◆ Work instructions:
Verbatim reproduction of the entries is required; images must be omitted.

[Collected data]
- - - - -
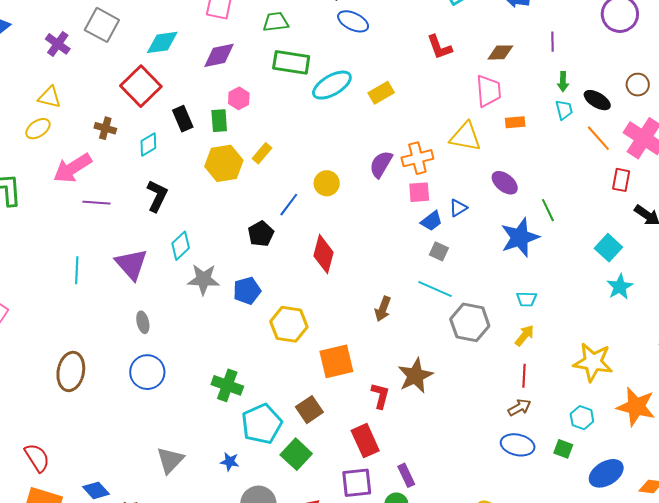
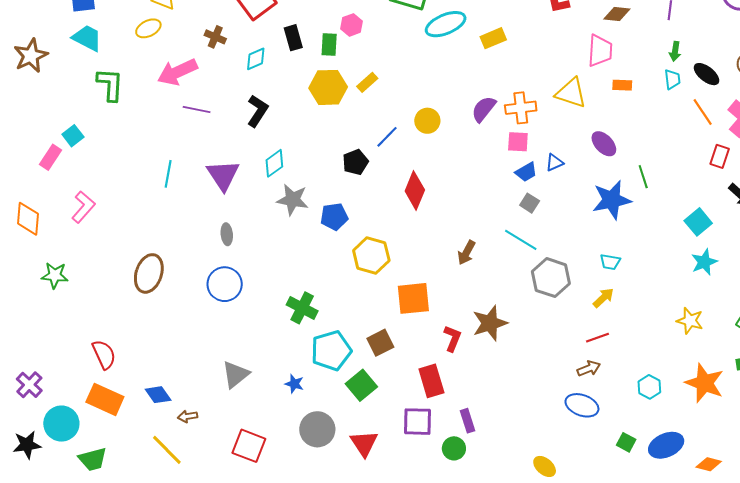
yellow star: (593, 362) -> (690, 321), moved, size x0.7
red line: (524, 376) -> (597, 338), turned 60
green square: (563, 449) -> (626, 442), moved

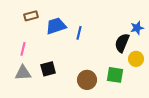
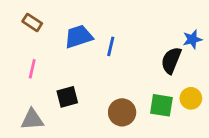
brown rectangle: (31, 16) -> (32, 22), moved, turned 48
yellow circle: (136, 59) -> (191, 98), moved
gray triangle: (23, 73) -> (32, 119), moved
- - - - -
◆ Solved exercise:
yellow star: (593, 362) -> (690, 321), moved, size x0.7
red line: (524, 376) -> (597, 338), turned 60
green square: (563, 449) -> (626, 442), moved

brown rectangle: (31, 16) -> (32, 22), moved, turned 48
yellow circle: (136, 59) -> (191, 98), moved
gray triangle: (23, 73) -> (32, 119), moved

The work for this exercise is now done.